-- Records follows --

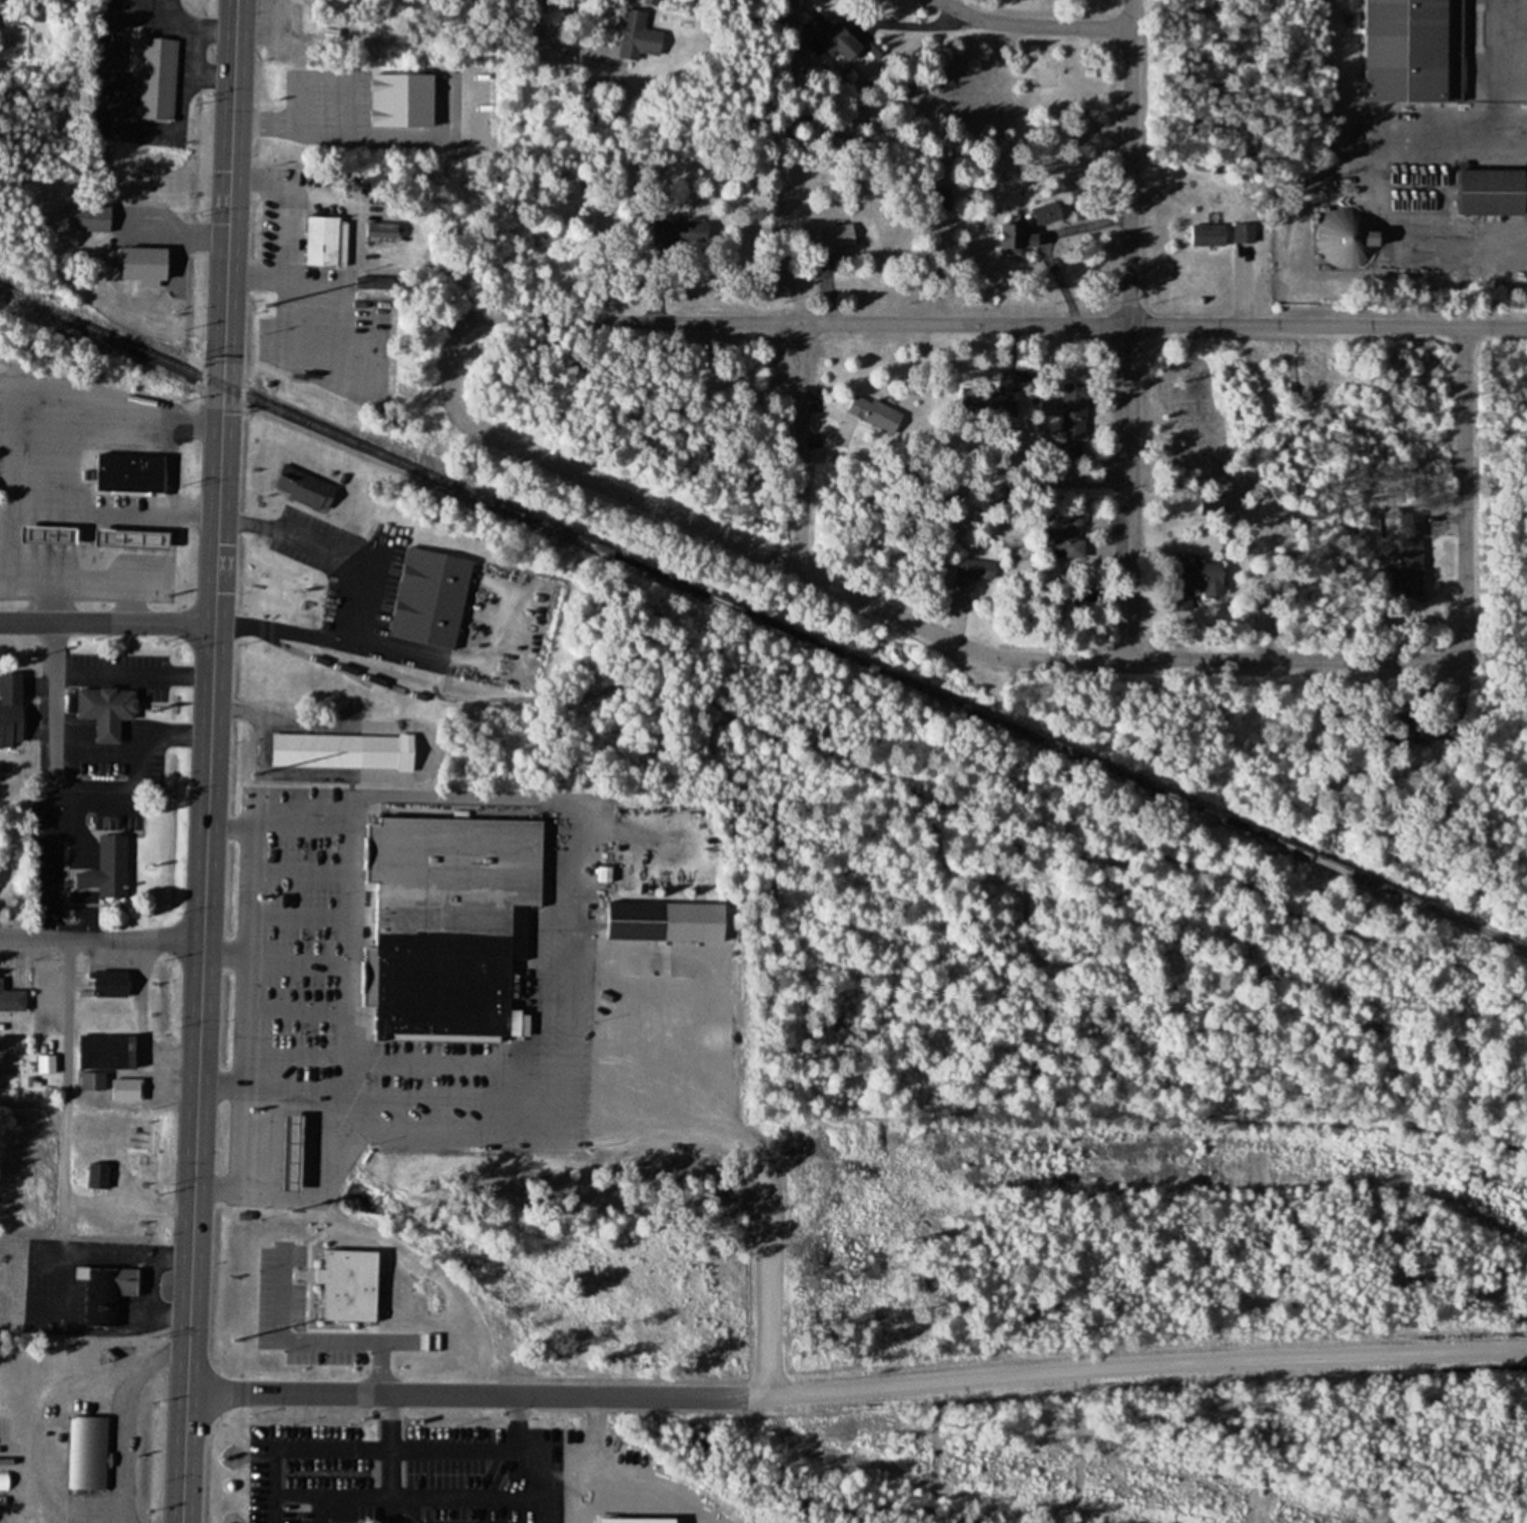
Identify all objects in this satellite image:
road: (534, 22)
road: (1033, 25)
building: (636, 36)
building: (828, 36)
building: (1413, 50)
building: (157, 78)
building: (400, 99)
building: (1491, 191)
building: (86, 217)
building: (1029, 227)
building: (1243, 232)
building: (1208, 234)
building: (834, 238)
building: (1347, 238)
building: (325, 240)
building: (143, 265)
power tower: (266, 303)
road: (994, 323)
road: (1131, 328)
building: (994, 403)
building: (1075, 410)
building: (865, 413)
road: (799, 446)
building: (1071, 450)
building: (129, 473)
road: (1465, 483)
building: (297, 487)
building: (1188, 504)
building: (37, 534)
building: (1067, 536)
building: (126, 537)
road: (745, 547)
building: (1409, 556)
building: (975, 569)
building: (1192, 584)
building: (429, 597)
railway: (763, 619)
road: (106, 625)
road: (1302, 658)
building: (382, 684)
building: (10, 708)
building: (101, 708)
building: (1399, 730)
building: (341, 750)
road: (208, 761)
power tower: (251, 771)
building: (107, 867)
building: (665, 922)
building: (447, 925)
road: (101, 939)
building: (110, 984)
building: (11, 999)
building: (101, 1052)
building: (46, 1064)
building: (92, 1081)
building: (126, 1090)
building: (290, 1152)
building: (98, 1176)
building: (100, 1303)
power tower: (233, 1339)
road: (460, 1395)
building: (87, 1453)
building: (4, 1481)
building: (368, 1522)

-- Records concluded --

§ Task instructions
Each entry is to be transcribed verbatim, and any picture in it is to be skipped.

§ Written answer
Identify all objects in this satellite image:
road: (534, 22)
road: (1033, 25)
building: (636, 36)
building: (828, 36)
building: (1413, 50)
building: (157, 78)
building: (400, 99)
building: (1491, 191)
building: (86, 217)
building: (1029, 227)
building: (1243, 232)
building: (1208, 234)
building: (834, 238)
building: (1347, 238)
building: (325, 240)
building: (143, 265)
power tower: (266, 303)
road: (994, 323)
road: (1131, 328)
building: (994, 403)
building: (1075, 410)
building: (865, 413)
road: (799, 446)
building: (1071, 450)
building: (129, 473)
road: (1465, 483)
building: (297, 487)
building: (1188, 504)
building: (37, 534)
building: (1067, 536)
building: (126, 537)
road: (745, 547)
building: (1409, 556)
building: (975, 569)
building: (1192, 584)
building: (429, 597)
railway: (763, 619)
road: (106, 625)
road: (1302, 658)
building: (382, 684)
building: (10, 708)
building: (101, 708)
building: (1399, 730)
building: (341, 750)
road: (208, 761)
power tower: (251, 771)
building: (107, 867)
building: (665, 922)
building: (447, 925)
road: (101, 939)
building: (110, 984)
building: (11, 999)
building: (101, 1052)
building: (46, 1064)
building: (92, 1081)
building: (126, 1090)
building: (290, 1152)
building: (98, 1176)
building: (100, 1303)
power tower: (233, 1339)
road: (460, 1395)
building: (87, 1453)
building: (4, 1481)
building: (368, 1522)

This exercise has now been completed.